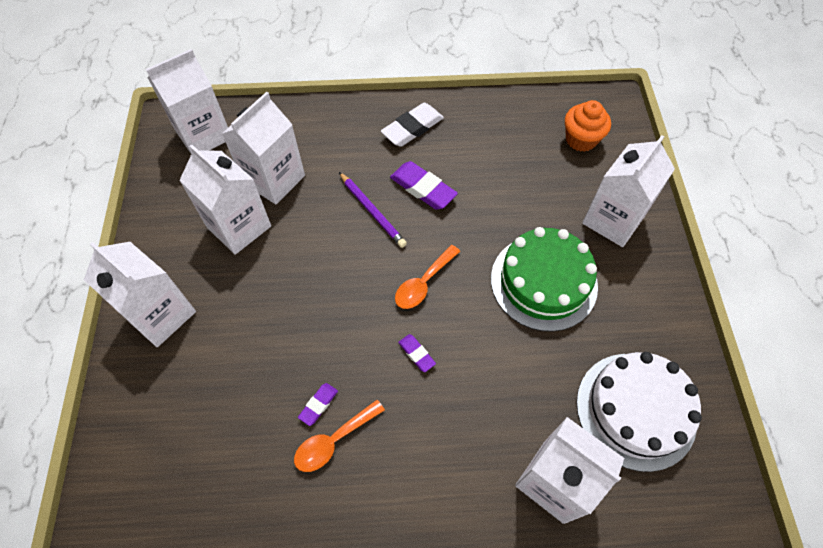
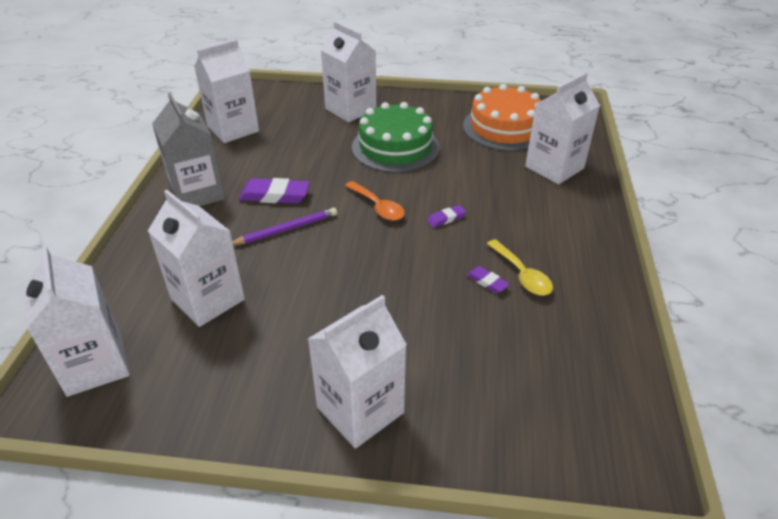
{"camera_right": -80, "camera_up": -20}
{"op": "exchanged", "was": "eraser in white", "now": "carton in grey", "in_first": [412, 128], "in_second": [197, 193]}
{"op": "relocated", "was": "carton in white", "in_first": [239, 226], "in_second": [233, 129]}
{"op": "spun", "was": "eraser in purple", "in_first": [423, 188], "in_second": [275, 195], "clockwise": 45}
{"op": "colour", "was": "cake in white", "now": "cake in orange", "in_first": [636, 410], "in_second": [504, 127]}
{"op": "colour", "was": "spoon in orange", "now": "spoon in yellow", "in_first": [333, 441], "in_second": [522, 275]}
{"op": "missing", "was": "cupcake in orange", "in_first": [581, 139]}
....
=== BRIEF ===
Every record gets retyped exactly; no picture goes into the copy.

=== ANSWER ===
{"camera_right": -80, "camera_up": -20}
{"op": "exchanged", "was": "eraser in white", "now": "carton in grey", "in_first": [412, 128], "in_second": [197, 193]}
{"op": "relocated", "was": "carton in white", "in_first": [239, 226], "in_second": [233, 129]}
{"op": "spun", "was": "eraser in purple", "in_first": [423, 188], "in_second": [275, 195], "clockwise": 45}
{"op": "colour", "was": "cake in white", "now": "cake in orange", "in_first": [636, 410], "in_second": [504, 127]}
{"op": "colour", "was": "spoon in orange", "now": "spoon in yellow", "in_first": [333, 441], "in_second": [522, 275]}
{"op": "missing", "was": "cupcake in orange", "in_first": [581, 139]}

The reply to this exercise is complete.